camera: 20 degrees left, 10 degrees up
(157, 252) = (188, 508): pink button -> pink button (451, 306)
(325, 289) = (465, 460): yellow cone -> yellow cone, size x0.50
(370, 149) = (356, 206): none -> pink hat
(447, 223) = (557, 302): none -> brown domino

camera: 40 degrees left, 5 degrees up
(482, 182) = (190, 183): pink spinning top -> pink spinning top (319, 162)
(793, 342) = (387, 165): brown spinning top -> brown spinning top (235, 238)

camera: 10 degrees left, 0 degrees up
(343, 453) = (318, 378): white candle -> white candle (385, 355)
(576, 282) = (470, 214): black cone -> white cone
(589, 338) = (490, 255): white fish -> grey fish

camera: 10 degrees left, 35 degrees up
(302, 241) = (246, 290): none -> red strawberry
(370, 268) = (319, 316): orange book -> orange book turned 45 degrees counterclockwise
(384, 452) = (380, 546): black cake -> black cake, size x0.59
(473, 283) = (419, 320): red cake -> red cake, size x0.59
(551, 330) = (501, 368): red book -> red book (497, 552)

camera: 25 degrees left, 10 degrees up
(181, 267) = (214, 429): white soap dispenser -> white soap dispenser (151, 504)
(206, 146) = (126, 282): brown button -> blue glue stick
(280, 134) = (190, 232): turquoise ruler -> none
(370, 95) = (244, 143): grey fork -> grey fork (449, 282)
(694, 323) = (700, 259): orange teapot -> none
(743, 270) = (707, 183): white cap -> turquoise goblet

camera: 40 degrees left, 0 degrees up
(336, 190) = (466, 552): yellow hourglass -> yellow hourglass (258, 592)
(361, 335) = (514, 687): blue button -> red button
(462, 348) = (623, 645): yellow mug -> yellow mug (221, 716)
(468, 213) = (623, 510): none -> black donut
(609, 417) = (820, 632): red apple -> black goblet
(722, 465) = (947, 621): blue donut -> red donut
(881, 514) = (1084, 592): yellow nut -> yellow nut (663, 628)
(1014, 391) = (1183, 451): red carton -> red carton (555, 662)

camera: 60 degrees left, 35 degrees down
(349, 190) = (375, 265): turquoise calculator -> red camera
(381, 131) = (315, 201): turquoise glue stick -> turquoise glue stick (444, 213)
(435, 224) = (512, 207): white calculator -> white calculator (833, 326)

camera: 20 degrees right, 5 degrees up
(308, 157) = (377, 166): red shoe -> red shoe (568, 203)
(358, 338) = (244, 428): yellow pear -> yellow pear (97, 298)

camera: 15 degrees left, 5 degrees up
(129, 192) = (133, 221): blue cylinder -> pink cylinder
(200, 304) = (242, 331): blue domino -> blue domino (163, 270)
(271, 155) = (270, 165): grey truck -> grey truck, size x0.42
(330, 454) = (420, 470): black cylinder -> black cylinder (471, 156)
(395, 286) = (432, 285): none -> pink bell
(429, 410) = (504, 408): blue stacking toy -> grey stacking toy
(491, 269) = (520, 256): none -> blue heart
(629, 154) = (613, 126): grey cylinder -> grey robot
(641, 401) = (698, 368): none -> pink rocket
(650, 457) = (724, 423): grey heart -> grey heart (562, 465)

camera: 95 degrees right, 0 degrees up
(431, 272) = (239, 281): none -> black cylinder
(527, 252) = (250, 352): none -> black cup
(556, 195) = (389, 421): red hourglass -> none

- - - - -

§ WHAT YOU WILL DO
Return the span of lines in the data above that opens at the line with "(491, 269) = (520, 256): none -> blue heart" and closes at the line with "camera: 95 degrees right, 0 degrees up", exactly, ends included, nothing else.

§ OUTPUT OF THE TASK
(491, 269) = (520, 256): none -> blue heart
(629, 154) = (613, 126): grey cylinder -> grey robot
(641, 401) = (698, 368): none -> pink rocket
(650, 457) = (724, 423): grey heart -> grey heart (562, 465)

camera: 95 degrees right, 0 degrees up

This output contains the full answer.